Task directions:
In the entries below, find the line containing "purple rolling pin: 6 -> 5". Copy it and all lines after it, exactly, through the end.
■ ■ ■ ■ ■
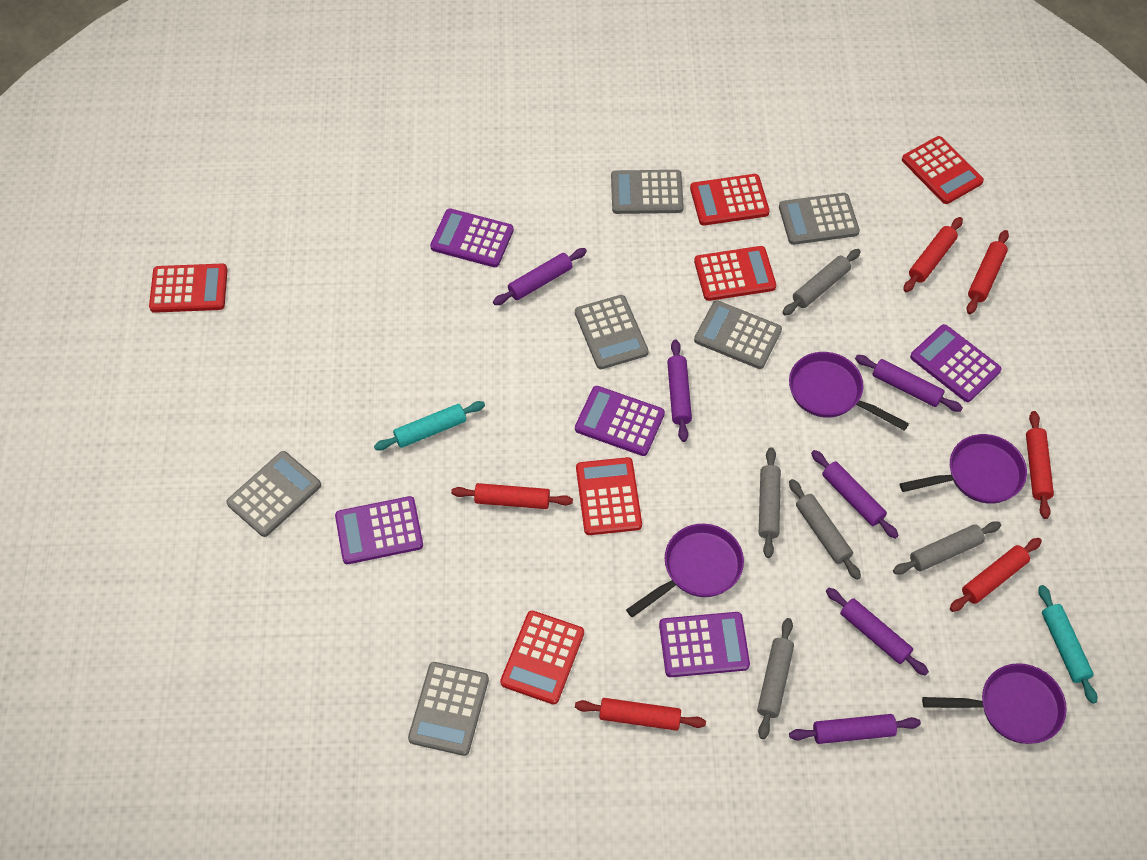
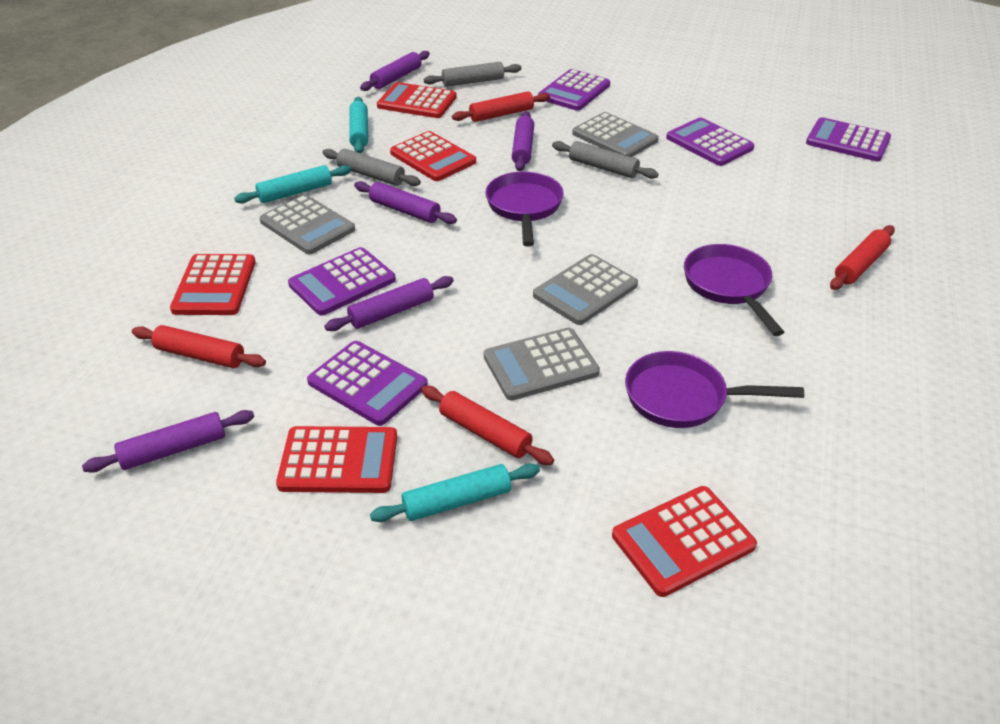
grey calculator: 6 -> 4
grey rolling pin: 5 -> 3
purple pan: 4 -> 3
purple rolling pin: 6 -> 5
red calculator: 6 -> 5
red rolling pin: 6 -> 4
turquoise rolling pin: 2 -> 3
■ ■ ■ ■ ■
The completed task:
purple rolling pin: 6 -> 5
red calculator: 6 -> 5
red rolling pin: 6 -> 4
turquoise rolling pin: 2 -> 3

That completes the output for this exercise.